=== DATA FOR REVIEW ===

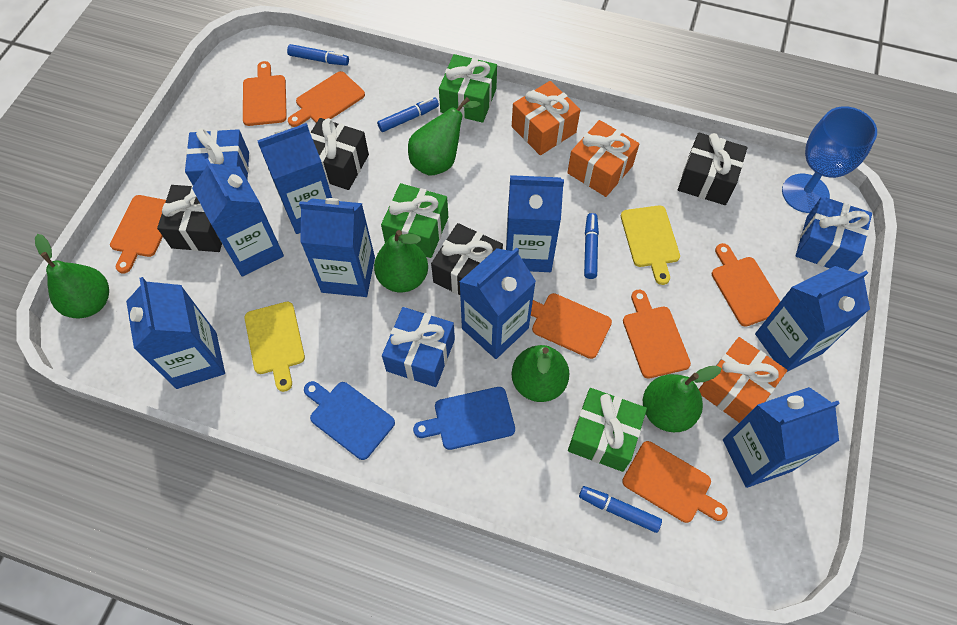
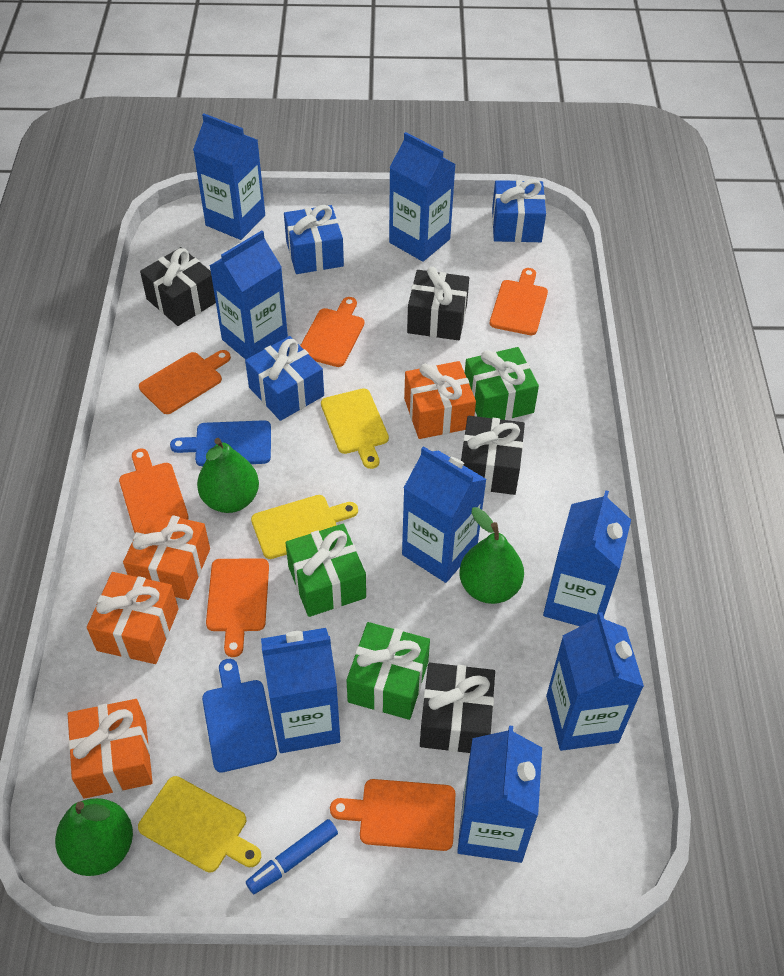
blue goblet: 1 -> 0
blue marker: 4 -> 1
green pear: 5 -> 3
orange cutting board: 7 -> 6
orange gift: 3 -> 4
yellow cutting board: 2 -> 3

===

▶ _TASK DETAILS_
Give an exact copy of the lines from the one with "blue marker: 4 -> 1" through the end of the entries, both ends included.

▶ _RESULT FOR THIS TASK_
blue marker: 4 -> 1
green pear: 5 -> 3
orange cutting board: 7 -> 6
orange gift: 3 -> 4
yellow cutting board: 2 -> 3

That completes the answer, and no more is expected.